(TASK BRIEF): Exactly reproduce the line that contains "Trace the roads" and all lines after it in the entries below, through the very last line.

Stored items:
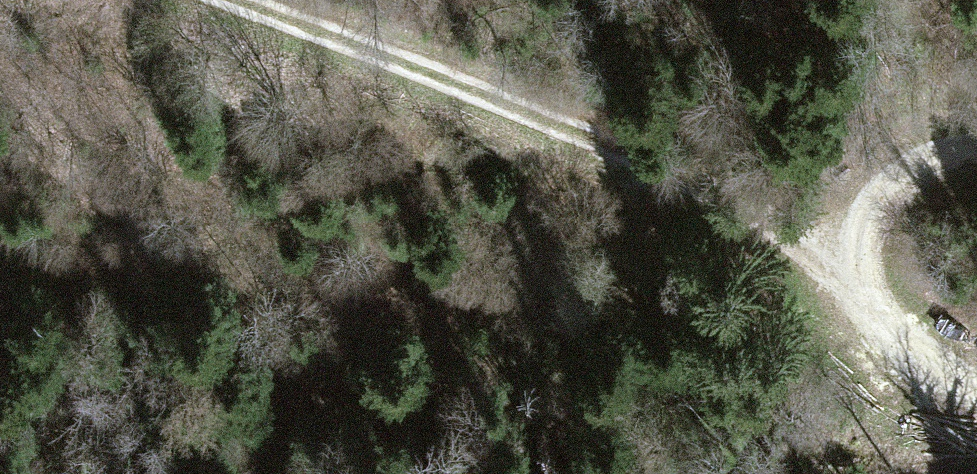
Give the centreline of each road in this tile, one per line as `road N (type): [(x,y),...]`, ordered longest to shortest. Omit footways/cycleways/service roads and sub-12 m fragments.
road 1 (track): [(0,250),(604,264),(855,258)]
road 2 (track): [(855,258),(615,145),(244,0)]
road 3 (track): [(976,386),(911,351),(878,322),(855,258)]
road 4 (track): [(976,149),(914,168),(881,195),(863,223),(855,258)]

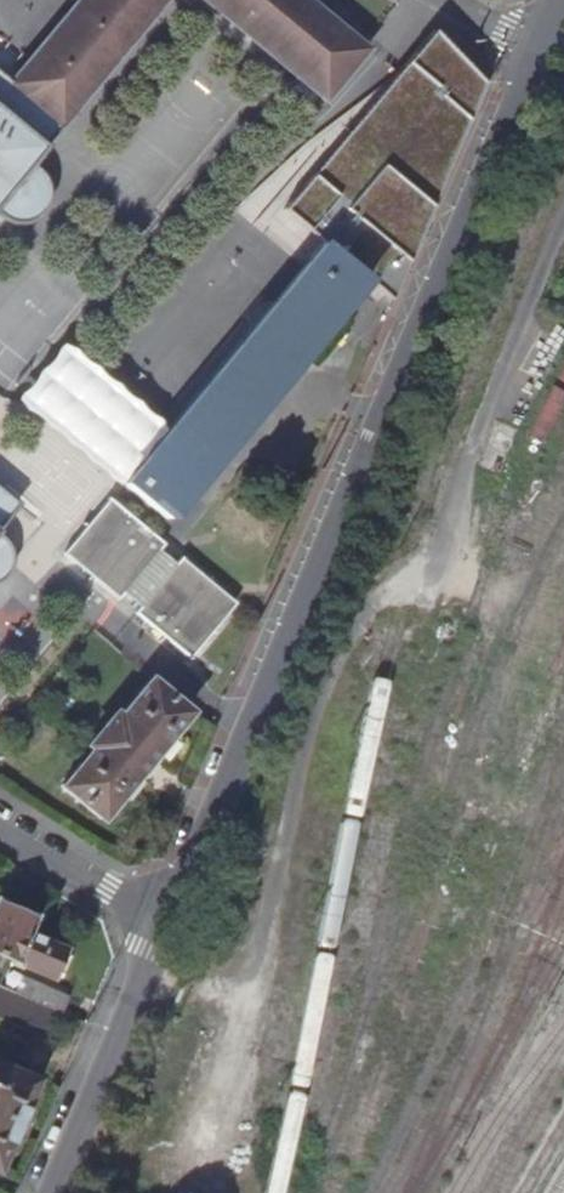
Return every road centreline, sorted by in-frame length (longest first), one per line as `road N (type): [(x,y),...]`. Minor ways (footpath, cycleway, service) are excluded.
road 1 (residential): [(562,0),(166,925)]
road 2 (residential): [(166,925),(53,1192)]
road 3 (residential): [(0,826),(166,925)]

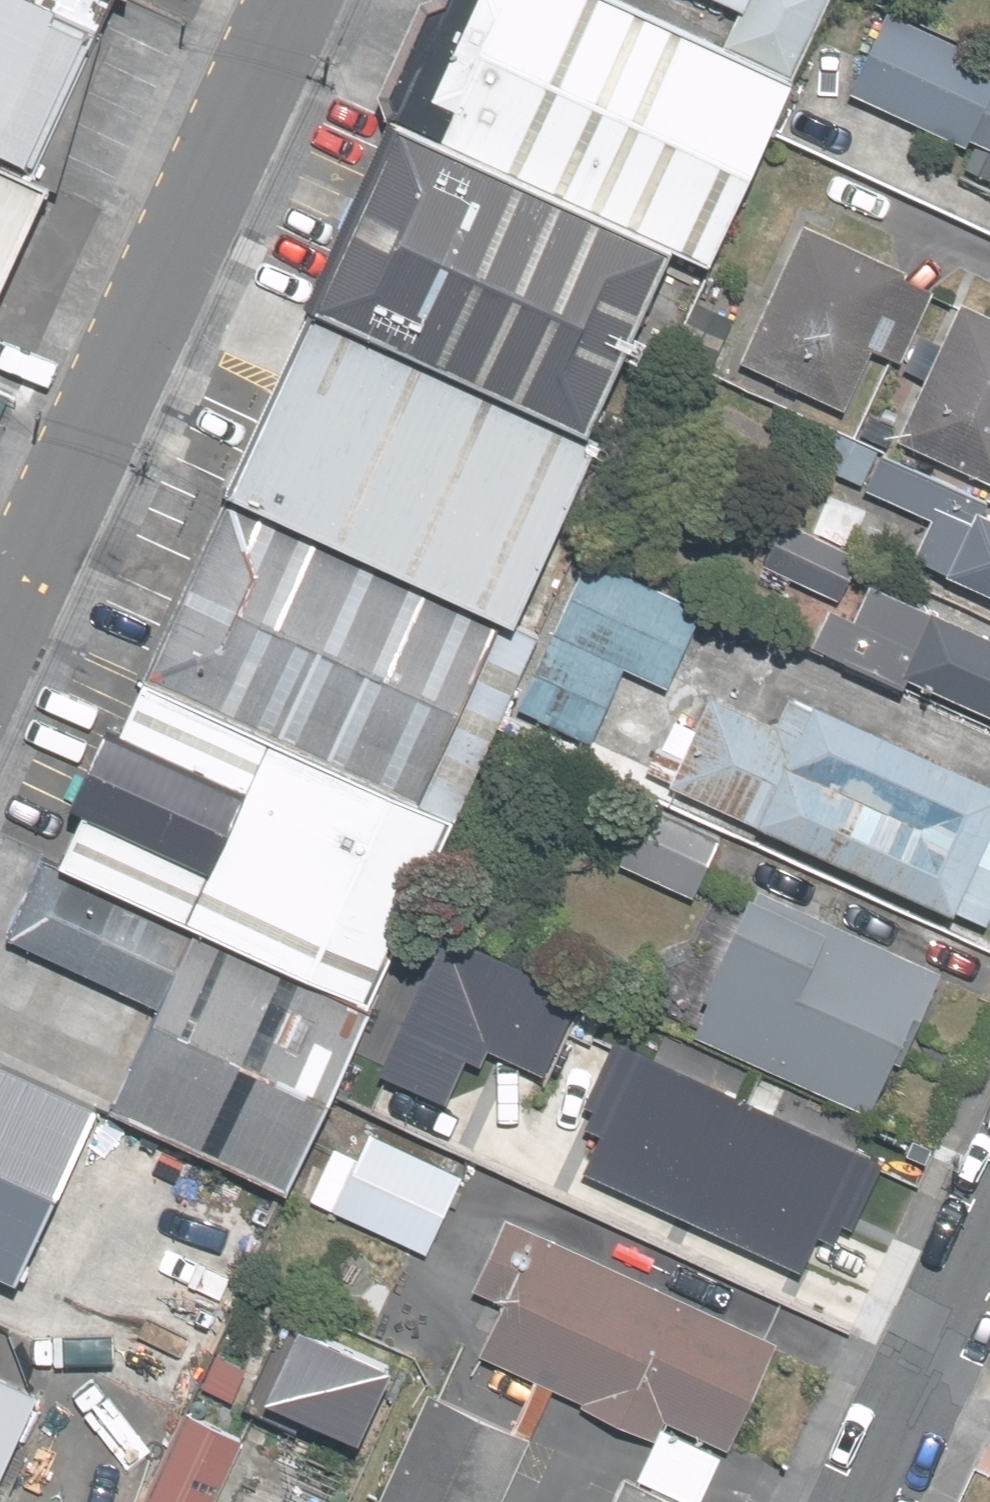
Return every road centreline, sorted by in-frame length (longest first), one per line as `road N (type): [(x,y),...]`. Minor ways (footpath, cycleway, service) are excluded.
road 1 (unclassified): [(303,0),(0,651)]
road 2 (residential): [(989,1235),(867,1501)]

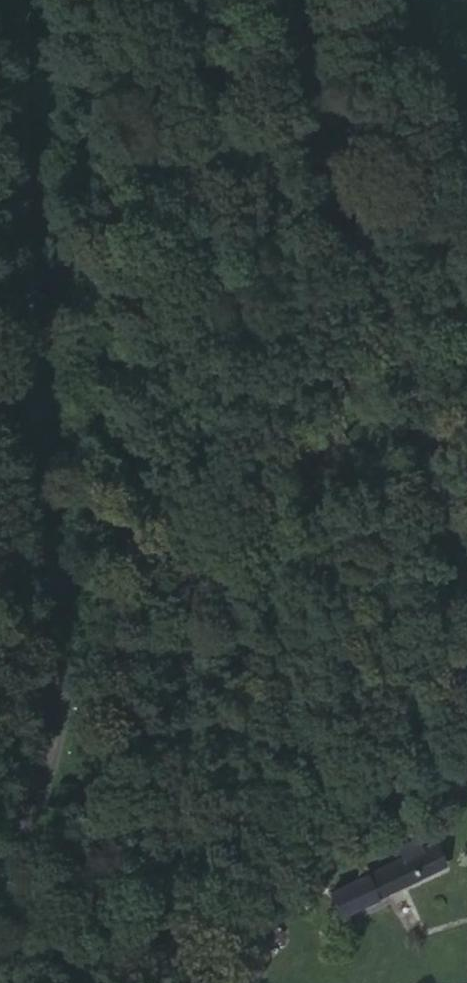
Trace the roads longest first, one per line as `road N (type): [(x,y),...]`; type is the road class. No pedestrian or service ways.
road 1 (tertiary): [(0,767),(24,656),(26,537),(8,366),(4,0)]
road 2 (unclassified): [(268,0),(396,453),(466,630)]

(OUTPUT OF THE EXERCISE):
Trace the roads longest first, one per line as `road N (type): [(x,y),...]`; type is the road class. No pedestrian or service ways.
road 1 (tertiary): [(0,767),(24,656),(26,537),(8,366),(4,0)]
road 2 (unclassified): [(268,0),(396,453),(466,630)]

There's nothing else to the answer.